## BEGIN
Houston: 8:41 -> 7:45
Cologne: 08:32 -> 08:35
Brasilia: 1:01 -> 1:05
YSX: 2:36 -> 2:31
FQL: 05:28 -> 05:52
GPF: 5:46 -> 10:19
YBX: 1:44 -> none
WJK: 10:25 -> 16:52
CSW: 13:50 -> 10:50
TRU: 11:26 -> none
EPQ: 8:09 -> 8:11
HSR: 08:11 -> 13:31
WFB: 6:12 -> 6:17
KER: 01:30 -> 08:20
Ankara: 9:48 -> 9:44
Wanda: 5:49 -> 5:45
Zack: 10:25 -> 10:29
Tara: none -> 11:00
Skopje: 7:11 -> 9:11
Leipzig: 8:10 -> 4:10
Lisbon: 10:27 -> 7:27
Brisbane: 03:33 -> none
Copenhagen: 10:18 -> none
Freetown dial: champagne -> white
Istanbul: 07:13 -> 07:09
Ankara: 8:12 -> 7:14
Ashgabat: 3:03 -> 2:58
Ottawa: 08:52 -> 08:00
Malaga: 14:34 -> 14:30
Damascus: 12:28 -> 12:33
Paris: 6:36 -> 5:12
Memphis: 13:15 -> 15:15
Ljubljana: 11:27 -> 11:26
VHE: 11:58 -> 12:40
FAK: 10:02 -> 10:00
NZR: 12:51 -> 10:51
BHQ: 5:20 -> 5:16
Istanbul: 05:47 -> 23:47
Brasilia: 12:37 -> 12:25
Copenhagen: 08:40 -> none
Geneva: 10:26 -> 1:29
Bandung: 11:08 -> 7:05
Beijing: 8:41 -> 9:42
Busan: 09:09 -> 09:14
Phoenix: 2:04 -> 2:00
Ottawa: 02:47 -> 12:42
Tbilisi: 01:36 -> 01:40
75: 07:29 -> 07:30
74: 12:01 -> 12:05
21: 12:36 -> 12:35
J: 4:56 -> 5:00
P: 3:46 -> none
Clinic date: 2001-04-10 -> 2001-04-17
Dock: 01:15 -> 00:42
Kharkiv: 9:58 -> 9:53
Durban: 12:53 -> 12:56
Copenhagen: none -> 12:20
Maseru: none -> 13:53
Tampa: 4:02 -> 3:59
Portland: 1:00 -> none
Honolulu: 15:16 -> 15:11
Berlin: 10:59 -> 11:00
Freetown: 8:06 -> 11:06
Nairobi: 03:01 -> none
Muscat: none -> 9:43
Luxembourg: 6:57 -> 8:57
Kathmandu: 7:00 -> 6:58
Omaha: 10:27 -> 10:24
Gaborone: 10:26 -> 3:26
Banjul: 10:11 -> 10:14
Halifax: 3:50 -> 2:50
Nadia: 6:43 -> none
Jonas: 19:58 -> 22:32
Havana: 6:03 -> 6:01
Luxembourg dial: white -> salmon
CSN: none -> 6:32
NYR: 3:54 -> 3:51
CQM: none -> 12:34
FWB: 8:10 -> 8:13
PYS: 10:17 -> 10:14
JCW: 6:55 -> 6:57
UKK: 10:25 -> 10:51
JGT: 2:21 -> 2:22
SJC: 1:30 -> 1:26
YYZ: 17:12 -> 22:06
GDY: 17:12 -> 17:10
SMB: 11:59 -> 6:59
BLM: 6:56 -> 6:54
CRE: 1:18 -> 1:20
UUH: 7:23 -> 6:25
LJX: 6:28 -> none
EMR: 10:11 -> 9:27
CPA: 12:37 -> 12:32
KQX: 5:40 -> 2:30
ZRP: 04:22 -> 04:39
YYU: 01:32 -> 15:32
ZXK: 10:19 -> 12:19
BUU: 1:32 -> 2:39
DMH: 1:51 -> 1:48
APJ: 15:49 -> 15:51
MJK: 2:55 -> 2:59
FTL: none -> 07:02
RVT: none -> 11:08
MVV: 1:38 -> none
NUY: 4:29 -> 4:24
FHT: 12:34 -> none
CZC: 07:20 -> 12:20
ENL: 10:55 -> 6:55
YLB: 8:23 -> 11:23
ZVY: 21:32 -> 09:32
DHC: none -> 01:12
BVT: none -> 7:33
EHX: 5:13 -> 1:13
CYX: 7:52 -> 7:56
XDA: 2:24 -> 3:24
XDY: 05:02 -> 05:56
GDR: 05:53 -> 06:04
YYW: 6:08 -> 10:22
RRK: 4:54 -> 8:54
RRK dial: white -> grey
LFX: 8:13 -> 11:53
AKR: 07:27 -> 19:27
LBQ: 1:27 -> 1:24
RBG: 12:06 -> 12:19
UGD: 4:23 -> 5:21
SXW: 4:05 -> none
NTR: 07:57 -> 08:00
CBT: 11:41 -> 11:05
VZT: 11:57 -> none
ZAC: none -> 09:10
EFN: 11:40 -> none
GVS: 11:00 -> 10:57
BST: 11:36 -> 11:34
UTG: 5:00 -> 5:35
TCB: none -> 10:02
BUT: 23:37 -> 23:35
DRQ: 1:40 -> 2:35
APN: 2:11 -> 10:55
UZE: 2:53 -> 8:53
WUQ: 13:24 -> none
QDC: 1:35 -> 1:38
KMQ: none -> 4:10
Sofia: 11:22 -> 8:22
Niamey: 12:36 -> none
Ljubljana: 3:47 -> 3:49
## END
**PROBLEM:** Return every line from the items above that contains the word "dial".

**THE RESPONSE:**
Freetown dial: champagne -> white
Luxembourg dial: white -> salmon
RRK dial: white -> grey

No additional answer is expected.